(What the exercise asks) With all pictures excluded, restate the records that follow exactly as written.

(Records for processing)
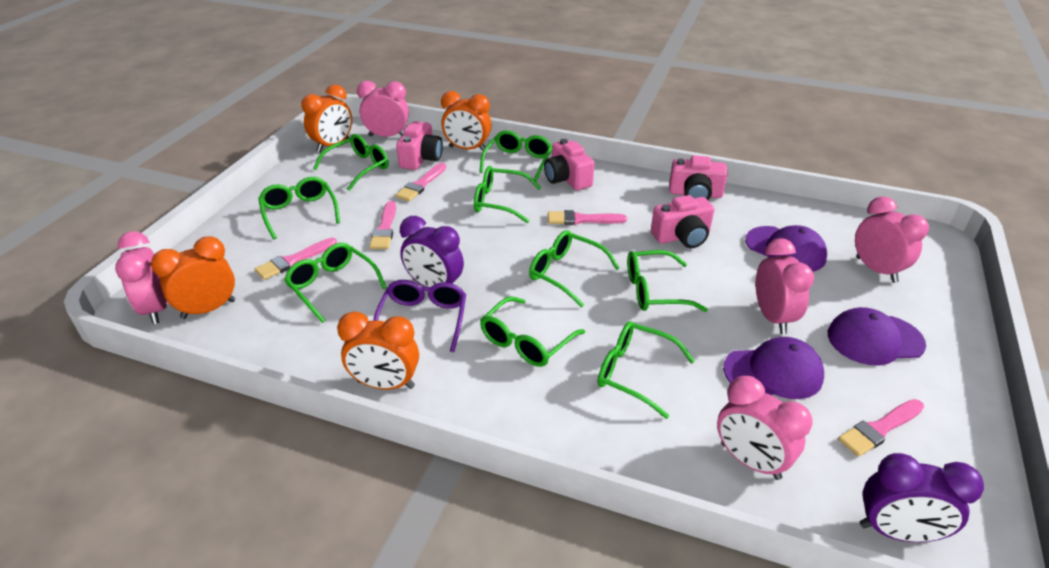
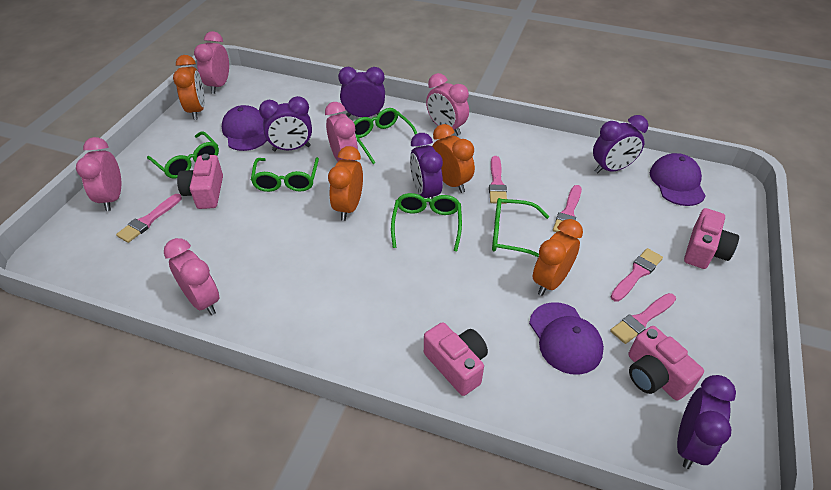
green glasses: 9 -> 5
purple clock: 2 -> 5
purple glasses: 1 -> 0

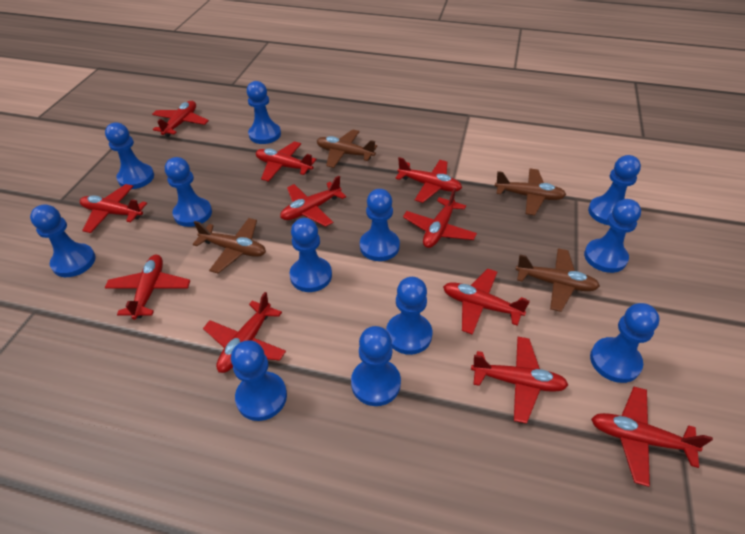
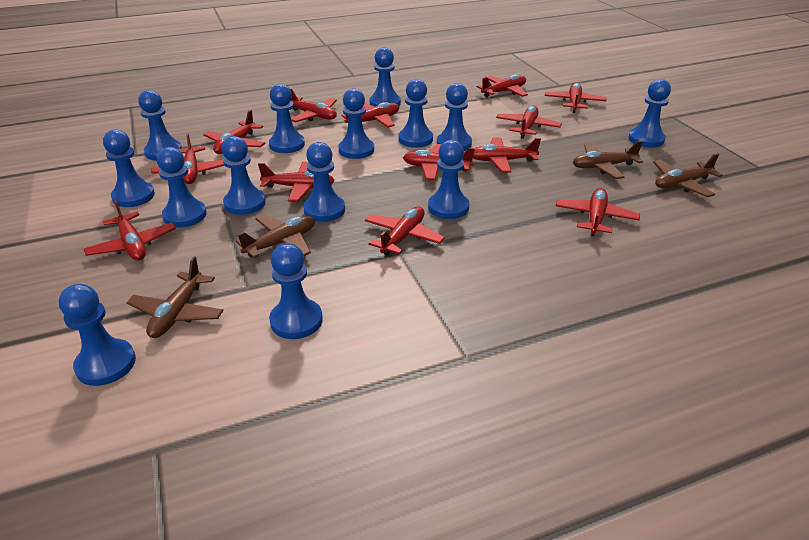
blue pawn: 12 -> 14
red plane: 11 -> 13

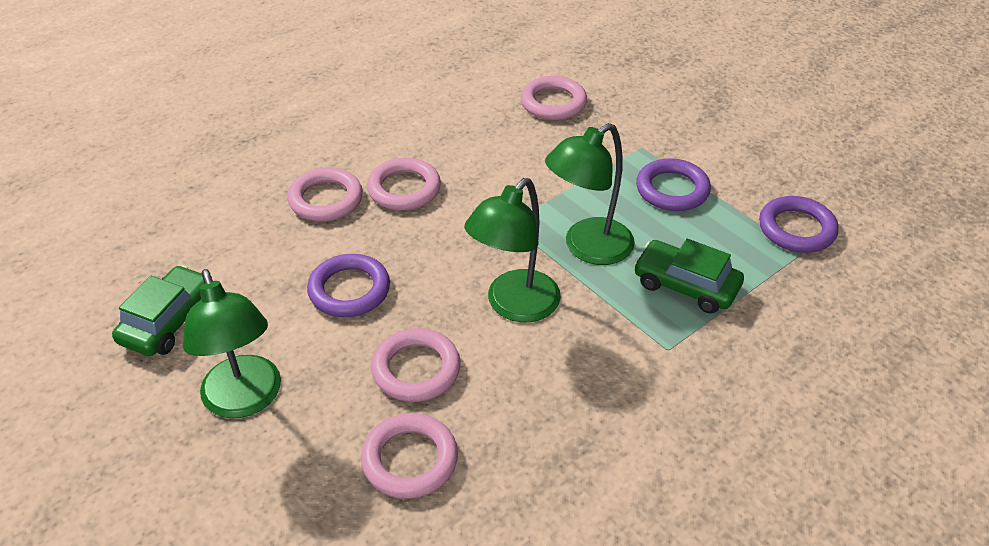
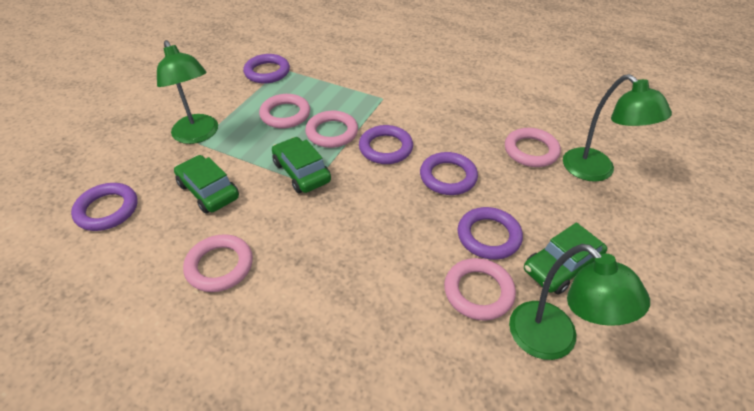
green car: 2 -> 3
purple ring: 3 -> 5

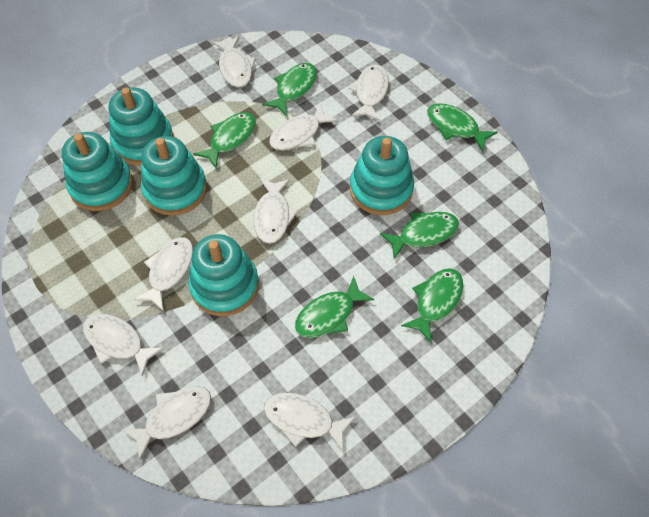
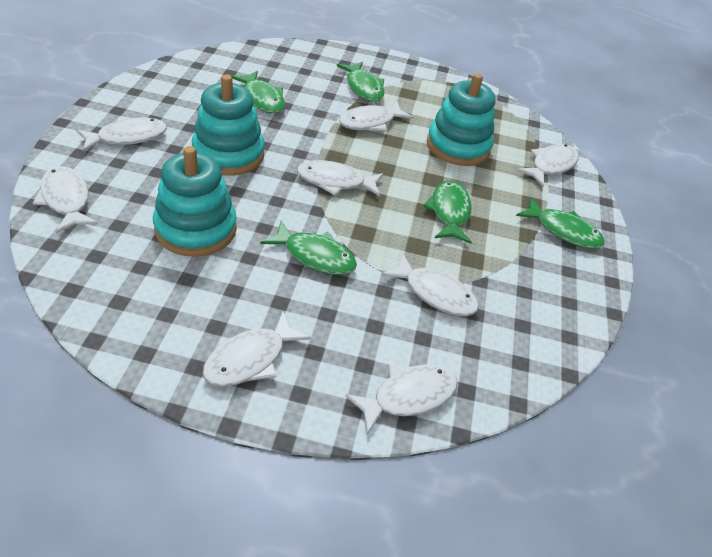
green fish: 6 -> 5
turquoise stacking toy: 5 -> 3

(Task response)
green glasses: 9 -> 5
purple clock: 2 -> 5
purple glasses: 1 -> 0

blue pawn: 12 -> 14
red plane: 11 -> 13

green car: 2 -> 3
purple ring: 3 -> 5

green fish: 6 -> 5
turquoise stacking toy: 5 -> 3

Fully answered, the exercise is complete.